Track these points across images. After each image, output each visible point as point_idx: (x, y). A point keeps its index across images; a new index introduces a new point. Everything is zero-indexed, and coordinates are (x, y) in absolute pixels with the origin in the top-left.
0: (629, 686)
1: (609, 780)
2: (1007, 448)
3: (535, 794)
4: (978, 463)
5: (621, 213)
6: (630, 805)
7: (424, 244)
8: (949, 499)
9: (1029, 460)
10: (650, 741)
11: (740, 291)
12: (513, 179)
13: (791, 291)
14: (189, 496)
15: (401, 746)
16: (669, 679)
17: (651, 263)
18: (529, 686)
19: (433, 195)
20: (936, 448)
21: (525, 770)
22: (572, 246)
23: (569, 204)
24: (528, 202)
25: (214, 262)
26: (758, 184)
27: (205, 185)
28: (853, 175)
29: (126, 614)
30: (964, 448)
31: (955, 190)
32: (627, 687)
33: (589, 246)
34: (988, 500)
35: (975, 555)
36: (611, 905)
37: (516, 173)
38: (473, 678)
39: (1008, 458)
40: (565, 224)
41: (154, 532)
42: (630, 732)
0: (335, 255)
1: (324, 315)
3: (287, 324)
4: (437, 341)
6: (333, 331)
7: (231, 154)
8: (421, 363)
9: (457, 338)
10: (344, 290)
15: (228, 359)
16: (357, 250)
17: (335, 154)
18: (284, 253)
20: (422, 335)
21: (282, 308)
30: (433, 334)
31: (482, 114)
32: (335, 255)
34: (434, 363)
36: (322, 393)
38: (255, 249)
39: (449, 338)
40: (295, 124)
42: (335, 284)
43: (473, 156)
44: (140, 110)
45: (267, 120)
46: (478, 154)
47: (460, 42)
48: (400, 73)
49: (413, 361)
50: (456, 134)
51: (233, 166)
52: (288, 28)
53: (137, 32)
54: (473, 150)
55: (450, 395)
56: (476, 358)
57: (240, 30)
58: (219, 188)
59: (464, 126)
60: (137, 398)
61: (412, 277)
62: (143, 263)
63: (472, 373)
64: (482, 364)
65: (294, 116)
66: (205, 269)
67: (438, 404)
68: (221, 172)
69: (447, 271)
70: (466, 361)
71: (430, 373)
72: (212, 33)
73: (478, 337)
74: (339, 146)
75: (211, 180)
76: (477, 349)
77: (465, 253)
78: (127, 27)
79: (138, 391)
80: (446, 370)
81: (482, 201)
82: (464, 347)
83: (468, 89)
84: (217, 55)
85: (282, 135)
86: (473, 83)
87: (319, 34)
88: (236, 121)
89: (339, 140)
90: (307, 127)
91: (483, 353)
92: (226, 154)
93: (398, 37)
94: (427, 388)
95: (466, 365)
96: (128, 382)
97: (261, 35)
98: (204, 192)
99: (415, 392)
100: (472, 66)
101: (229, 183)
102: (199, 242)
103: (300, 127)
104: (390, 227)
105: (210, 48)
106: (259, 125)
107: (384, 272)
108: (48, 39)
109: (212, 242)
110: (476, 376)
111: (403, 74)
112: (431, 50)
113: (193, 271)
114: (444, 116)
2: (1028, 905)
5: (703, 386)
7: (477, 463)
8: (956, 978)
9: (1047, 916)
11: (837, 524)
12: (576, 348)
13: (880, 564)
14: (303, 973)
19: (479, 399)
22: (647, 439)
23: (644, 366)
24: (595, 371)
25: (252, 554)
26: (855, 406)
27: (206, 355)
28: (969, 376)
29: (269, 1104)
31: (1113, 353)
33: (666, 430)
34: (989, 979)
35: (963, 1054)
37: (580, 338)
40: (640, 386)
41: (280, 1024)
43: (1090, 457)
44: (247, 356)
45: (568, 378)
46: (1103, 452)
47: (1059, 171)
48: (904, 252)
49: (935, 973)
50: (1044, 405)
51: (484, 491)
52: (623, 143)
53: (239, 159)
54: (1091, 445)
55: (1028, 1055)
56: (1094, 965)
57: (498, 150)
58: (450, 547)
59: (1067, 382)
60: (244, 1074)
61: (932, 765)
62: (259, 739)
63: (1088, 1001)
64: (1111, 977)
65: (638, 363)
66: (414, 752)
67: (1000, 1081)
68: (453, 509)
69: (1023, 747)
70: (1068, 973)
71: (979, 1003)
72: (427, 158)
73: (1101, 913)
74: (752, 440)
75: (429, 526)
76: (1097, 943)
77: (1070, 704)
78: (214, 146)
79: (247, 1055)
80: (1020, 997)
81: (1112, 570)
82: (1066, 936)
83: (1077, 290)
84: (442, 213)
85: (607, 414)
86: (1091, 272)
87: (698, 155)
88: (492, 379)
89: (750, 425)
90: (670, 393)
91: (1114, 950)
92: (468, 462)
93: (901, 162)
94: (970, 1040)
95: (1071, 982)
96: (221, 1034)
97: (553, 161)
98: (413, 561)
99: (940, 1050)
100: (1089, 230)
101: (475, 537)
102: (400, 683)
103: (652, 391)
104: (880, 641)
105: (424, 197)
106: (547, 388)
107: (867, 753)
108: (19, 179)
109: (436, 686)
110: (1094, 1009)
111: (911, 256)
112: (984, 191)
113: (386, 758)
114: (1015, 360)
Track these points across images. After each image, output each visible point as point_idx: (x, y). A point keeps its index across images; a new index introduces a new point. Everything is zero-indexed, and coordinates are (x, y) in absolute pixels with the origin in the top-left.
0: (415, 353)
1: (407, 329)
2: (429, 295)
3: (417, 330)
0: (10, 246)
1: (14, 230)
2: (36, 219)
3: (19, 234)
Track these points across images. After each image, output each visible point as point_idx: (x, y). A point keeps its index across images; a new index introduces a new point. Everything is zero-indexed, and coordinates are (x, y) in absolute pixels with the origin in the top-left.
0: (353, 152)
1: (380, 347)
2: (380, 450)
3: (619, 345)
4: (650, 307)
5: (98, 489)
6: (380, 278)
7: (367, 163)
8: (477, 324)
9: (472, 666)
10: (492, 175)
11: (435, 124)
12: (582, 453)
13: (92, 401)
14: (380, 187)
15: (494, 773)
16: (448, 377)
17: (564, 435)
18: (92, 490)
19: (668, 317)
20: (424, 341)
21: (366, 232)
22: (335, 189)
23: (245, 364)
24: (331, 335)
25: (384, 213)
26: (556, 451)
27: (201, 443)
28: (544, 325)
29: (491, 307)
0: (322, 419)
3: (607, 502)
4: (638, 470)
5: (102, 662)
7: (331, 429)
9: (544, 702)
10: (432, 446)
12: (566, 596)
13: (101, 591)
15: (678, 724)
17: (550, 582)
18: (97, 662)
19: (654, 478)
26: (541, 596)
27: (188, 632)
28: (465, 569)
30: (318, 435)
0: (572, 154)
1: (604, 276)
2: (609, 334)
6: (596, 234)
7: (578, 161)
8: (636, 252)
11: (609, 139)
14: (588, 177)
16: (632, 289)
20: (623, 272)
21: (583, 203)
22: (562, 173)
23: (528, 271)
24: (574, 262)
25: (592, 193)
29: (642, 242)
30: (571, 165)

● **Challenge**: Copy the material above line for line, with no changes.

● **Completed exercise**:
Track these points across images. After each image, output each visible point as point_idx: (x, y). A point keeps its index across images; a new index introduces a new point. Everything is zero-indexed, and coordinates are (x, y) in absolute pixels with the origin in the top-left.
0: (629, 686)
1: (609, 780)
2: (1007, 448)
3: (535, 794)
4: (978, 463)
5: (621, 213)
6: (630, 805)
7: (424, 244)
8: (949, 499)
9: (1029, 460)
10: (650, 741)
11: (740, 291)
12: (513, 179)
13: (791, 291)
14: (189, 496)
15: (401, 746)
16: (669, 679)
17: (651, 263)
18: (529, 686)
19: (433, 195)
20: (936, 448)
21: (525, 770)
22: (572, 246)
23: (569, 204)
24: (528, 202)
25: (214, 262)
26: (758, 184)
27: (205, 185)
28: (853, 175)
29: (126, 614)
30: (964, 448)
31: (955, 190)
32: (627, 687)
33: (589, 246)
34: (988, 500)
35: (975, 555)
36: (611, 905)
37: (516, 173)
38: (473, 678)
39: (1008, 458)
40: (565, 224)
41: (154, 532)
42: (630, 732)
0: (335, 255)
1: (324, 315)
3: (287, 324)
4: (437, 341)
6: (333, 331)
7: (231, 154)
8: (421, 363)
9: (457, 338)
10: (344, 290)
15: (228, 359)
16: (357, 250)
17: (335, 154)
18: (284, 253)
20: (422, 335)
21: (282, 308)
30: (433, 334)
31: (482, 114)
32: (335, 255)
34: (434, 363)
36: (322, 393)
38: (255, 249)
39: (449, 338)
40: (295, 124)
42: (335, 284)
43: (473, 156)
44: (140, 110)
45: (267, 120)
46: (478, 154)
47: (460, 42)
48: (400, 73)
49: (413, 361)
50: (456, 134)
51: (233, 166)
52: (288, 28)
53: (137, 32)
54: (473, 150)
55: (450, 395)
56: (476, 358)
57: (240, 30)
58: (219, 188)
59: (464, 126)
60: (137, 398)
61: (412, 277)
62: (143, 263)
63: (472, 373)
64: (482, 364)
65: (294, 116)
66: (205, 269)
67: (438, 404)
68: (221, 172)
69: (447, 271)
70: (466, 361)
71: (430, 373)
72: (212, 33)
73: (478, 337)
74: (339, 146)
75: (211, 180)
76: (477, 349)
77: (465, 253)
78: (127, 27)
79: (138, 391)
80: (446, 370)
81: (482, 201)
82: (464, 347)
83: (468, 89)
84: (217, 55)
85: (282, 135)
86: (473, 83)
87: (319, 34)
88: (236, 121)
89: (339, 140)
90: (307, 127)
91: (483, 353)
92: (226, 154)
93: (398, 37)
94: (427, 388)
95: (466, 365)
96: (128, 382)
97: (261, 35)
98: (204, 192)
99: (415, 392)
100: (472, 66)
101: (229, 183)
102: (199, 242)
103: (300, 127)
104: (390, 227)
105: (210, 48)
106: (259, 125)
107: (384, 272)
108: (48, 39)
109: (212, 242)
110: (476, 376)
111: (403, 74)
112: (431, 50)
113: (193, 271)
114: (444, 116)
2: (1028, 905)
5: (703, 386)
7: (477, 463)
8: (956, 978)
9: (1047, 916)
11: (837, 524)
12: (576, 348)
13: (880, 564)
14: (303, 973)
19: (479, 399)
22: (647, 439)
23: (644, 366)
24: (595, 371)
25: (252, 554)
26: (855, 406)
27: (206, 355)
28: (969, 376)
29: (269, 1104)
31: (1113, 353)
33: (666, 430)
34: (989, 979)
35: (963, 1054)
37: (580, 338)
40: (640, 386)
41: (280, 1024)
43: (1090, 457)
44: (247, 356)
45: (568, 378)
46: (1103, 452)
47: (1059, 171)
48: (904, 252)
49: (935, 973)
50: (1044, 405)
51: (484, 491)
52: (623, 143)
53: (239, 159)
54: (1091, 445)
55: (1028, 1055)
56: (1094, 965)
57: (498, 150)
58: (450, 547)
59: (1067, 382)
60: (244, 1074)
61: (932, 765)
62: (259, 739)
63: (1088, 1001)
64: (1111, 977)
65: (638, 363)
66: (414, 752)
67: (1000, 1081)
68: (453, 509)
69: (1023, 747)
70: (1068, 973)
71: (979, 1003)
72: (427, 158)
73: (1101, 913)
74: (752, 440)
75: (429, 526)
76: (1097, 943)
77: (1070, 704)
78: (214, 146)
79: (247, 1055)
80: (1020, 997)
81: (1112, 570)
82: (1066, 936)
83: (1077, 290)
84: (442, 213)
85: (607, 414)
86: (1091, 272)
87: (698, 155)
88: (492, 379)
89: (750, 425)
90: (670, 393)
91: (1114, 950)
92: (468, 462)
93: (901, 162)
94: (970, 1040)
95: (1071, 982)
96: (221, 1034)
97: (553, 161)
98: (413, 561)
99: (940, 1050)
100: (1089, 230)
101: (475, 537)
102: (400, 683)
103: (652, 391)
104: (880, 641)
105: (424, 197)
106: (547, 388)
107: (867, 753)
108: (19, 179)
109: (436, 686)
110: (1094, 1009)
111: (911, 256)
112: (984, 191)
113: (386, 758)
114: (1015, 360)
Track these points across images. After each image, output each visible point as point_idx: (x, y). A point keeps its index across images; a new index introduces a new point. Everything is zero-indexed, and coordinates are (x, y) in absolute pixels with the origin in the top-left.
0: (415, 353)
1: (407, 329)
2: (429, 295)
3: (417, 330)
0: (10, 246)
1: (14, 230)
2: (36, 219)
3: (19, 234)
Track these points across images. After each image, output each visible point as point_idx: (x, y). A point keeps its index across images; a new index introduces a new point. Everything is zero-indexed, and coordinates are (x, y) in absolute pixels with the origin in the top-left.
0: (353, 152)
1: (380, 347)
2: (380, 450)
3: (619, 345)
4: (650, 307)
5: (98, 489)
6: (380, 278)
7: (367, 163)
8: (477, 324)
9: (472, 666)
10: (492, 175)
11: (435, 124)
12: (582, 453)
13: (92, 401)
14: (380, 187)
15: (494, 773)
16: (448, 377)
17: (564, 435)
18: (92, 490)
19: (668, 317)
20: (424, 341)
21: (366, 232)
22: (335, 189)
23: (245, 364)
24: (331, 335)
25: (384, 213)
26: (556, 451)
27: (201, 443)
28: (544, 325)
29: (491, 307)
0: (322, 419)
3: (607, 502)
4: (638, 470)
5: (102, 662)
7: (331, 429)
9: (544, 702)
10: (432, 446)
12: (566, 596)
13: (101, 591)
15: (678, 724)
17: (550, 582)
18: (97, 662)
19: (654, 478)
26: (541, 596)
27: (188, 632)
28: (465, 569)
30: (318, 435)
0: (572, 154)
1: (604, 276)
2: (609, 334)
6: (596, 234)
7: (578, 161)
8: (636, 252)
11: (609, 139)
14: (588, 177)
16: (632, 289)
20: (623, 272)
21: (583, 203)
22: (562, 173)
23: (528, 271)
24: (574, 262)
25: (592, 193)
29: (642, 242)
30: (571, 165)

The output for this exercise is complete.